■ **WHAT YOU SHOULD DO**: In the records below, find the line containing "brown round brick A12" and the line containing "red brick K7 level 2 -> red brick H8 level 2"; please repeat exactly the lines from one to the other, both included, and nothing more.
(DATA SUPPLIED begins)
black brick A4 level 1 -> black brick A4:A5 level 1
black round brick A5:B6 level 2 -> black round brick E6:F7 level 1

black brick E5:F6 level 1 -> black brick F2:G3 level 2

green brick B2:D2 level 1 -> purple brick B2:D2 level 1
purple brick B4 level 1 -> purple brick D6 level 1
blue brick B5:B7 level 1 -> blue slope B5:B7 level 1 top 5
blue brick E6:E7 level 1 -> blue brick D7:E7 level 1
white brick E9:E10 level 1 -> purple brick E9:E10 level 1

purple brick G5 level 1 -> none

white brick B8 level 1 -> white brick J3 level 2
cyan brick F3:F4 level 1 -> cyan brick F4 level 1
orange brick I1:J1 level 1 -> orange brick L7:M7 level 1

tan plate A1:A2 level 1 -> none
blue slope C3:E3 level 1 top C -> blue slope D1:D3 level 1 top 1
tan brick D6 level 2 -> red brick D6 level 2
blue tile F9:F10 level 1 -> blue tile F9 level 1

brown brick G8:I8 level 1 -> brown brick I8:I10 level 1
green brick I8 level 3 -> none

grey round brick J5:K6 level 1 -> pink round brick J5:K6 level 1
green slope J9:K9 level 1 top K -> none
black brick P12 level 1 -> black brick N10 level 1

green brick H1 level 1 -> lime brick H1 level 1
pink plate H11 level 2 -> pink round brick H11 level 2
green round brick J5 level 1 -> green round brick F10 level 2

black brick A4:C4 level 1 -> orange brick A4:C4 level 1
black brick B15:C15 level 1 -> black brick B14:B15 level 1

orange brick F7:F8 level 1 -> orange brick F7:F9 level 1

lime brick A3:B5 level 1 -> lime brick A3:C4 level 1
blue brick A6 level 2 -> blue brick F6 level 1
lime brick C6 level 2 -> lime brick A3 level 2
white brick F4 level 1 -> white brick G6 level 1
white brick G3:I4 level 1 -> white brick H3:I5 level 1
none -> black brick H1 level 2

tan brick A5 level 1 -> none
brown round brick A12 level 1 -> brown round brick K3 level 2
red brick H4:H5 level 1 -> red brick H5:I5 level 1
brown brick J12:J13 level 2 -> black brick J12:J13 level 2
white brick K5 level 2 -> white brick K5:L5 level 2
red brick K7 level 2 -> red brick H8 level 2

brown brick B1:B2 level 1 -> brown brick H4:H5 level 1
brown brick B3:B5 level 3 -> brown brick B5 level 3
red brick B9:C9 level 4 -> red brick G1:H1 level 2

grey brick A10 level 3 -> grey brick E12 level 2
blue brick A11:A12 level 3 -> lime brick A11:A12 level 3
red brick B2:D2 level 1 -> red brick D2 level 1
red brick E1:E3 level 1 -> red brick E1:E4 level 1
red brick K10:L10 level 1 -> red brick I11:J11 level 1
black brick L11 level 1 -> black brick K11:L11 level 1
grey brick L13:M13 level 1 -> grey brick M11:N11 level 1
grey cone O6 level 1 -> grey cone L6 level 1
(DATA SUPPLIED ends)
■ **SOLUTION FOR THIS PROBLEM**:
brown round brick A12 level 1 -> brown round brick K3 level 2
red brick H4:H5 level 1 -> red brick H5:I5 level 1
brown brick J12:J13 level 2 -> black brick J12:J13 level 2
white brick K5 level 2 -> white brick K5:L5 level 2
red brick K7 level 2 -> red brick H8 level 2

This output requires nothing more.